# EXERCISE PROMPT:
Could you restate every entry word for word, minus the pictures?

Records from a data source
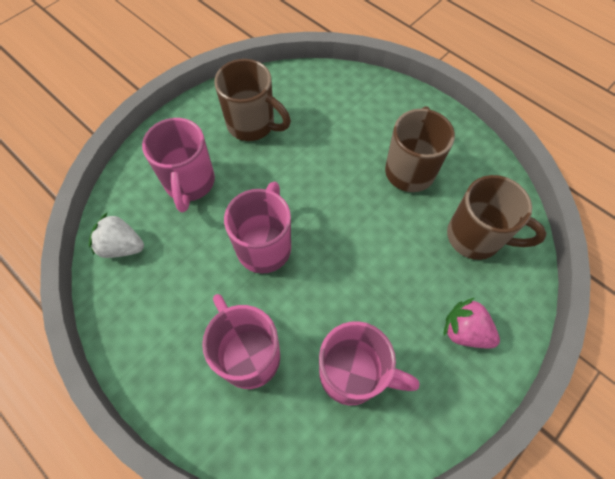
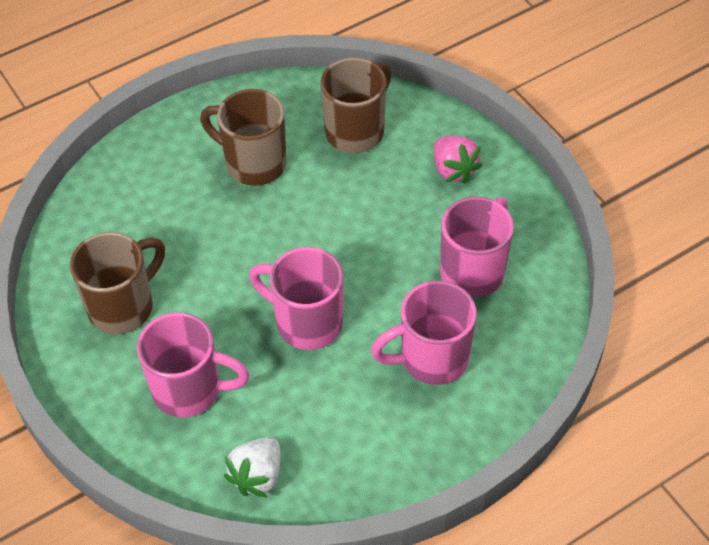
camera: 75 degrees left, 10 degrees down
(465, 331) = (453, 170): pink strawberry -> pink strawberry turned 75 degrees counterclockwise

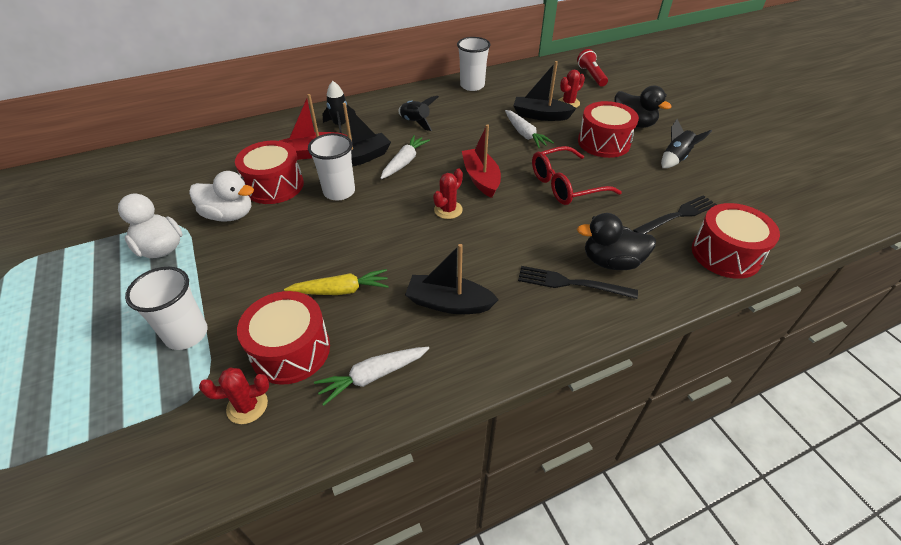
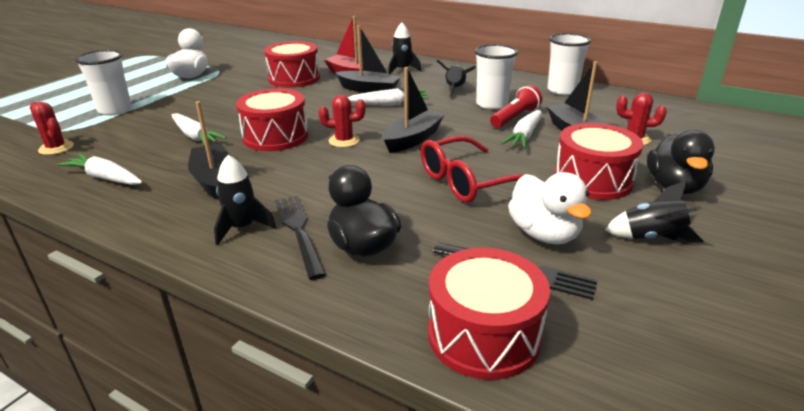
camera: 55 degrees right, 15 degrees down
(229, 215) = (245, 79): white duck -> white duck (544, 234)
(291, 350) = (117, 142): red drum -> red drum (275, 137)
(339, 192) = (314, 98): white cup -> white cup (492, 104)
(341, 290) = (195, 136): yellow carrot -> white carrot
(481, 178) = (412, 139): red boat -> black boat
(544, 310) = (242, 228): none -> black rocket
(565, 185) = (467, 181): red glasses -> red glasses turned 60 degrees counterclockwise
(591, 76) = (725, 134): red flashlight -> red flashlight (515, 118)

# RESPONSE TO THE TASK:
camera: 75 degrees left, 10 degrees down
(465, 331) = (453, 170): pink strawberry -> pink strawberry turned 75 degrees counterclockwise

camera: 55 degrees right, 15 degrees down
(229, 215) = (245, 79): white duck -> white duck (544, 234)
(291, 350) = (117, 142): red drum -> red drum (275, 137)
(339, 192) = (314, 98): white cup -> white cup (492, 104)
(341, 290) = (195, 136): yellow carrot -> white carrot
(481, 178) = (412, 139): red boat -> black boat
(544, 310) = (242, 228): none -> black rocket
(565, 185) = (467, 181): red glasses -> red glasses turned 60 degrees counterclockwise
(591, 76) = (725, 134): red flashlight -> red flashlight (515, 118)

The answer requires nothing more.